▶ [TASK TO CARRY OUT]:
Although the records contain pictures, only their text should be repeated, exactly as it stands.

• • • •

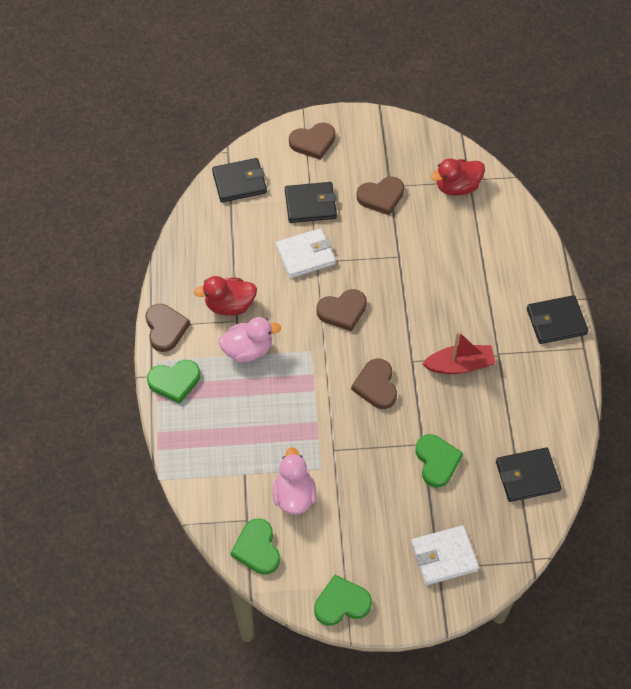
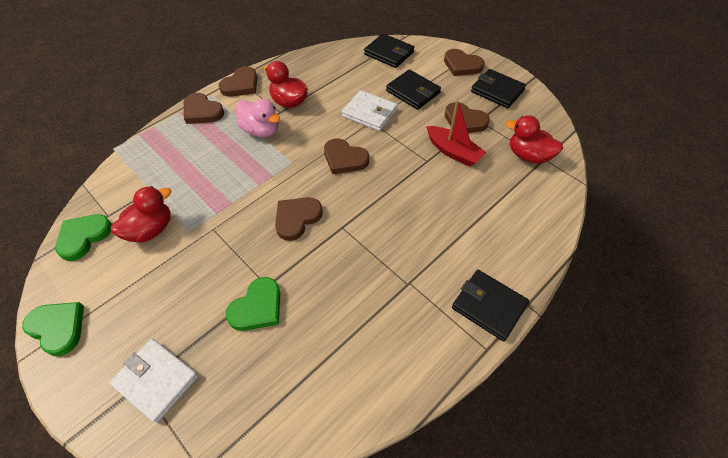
camera: 50 degrees right, 5 degrees down
(174, 381) = (202, 111): green heart -> brown heart
(294, 495) = (151, 230): pink duck -> red duck
(459, 365) = (369, 261): red boat -> red boat (453, 152)
(527, 476) = (300, 396): black wallet -> black wallet (497, 91)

• • • •

▶ [FINAL ANSWER]:
camera: 50 degrees right, 5 degrees down
(174, 381) = (202, 111): green heart -> brown heart
(294, 495) = (151, 230): pink duck -> red duck
(459, 365) = (369, 261): red boat -> red boat (453, 152)
(527, 476) = (300, 396): black wallet -> black wallet (497, 91)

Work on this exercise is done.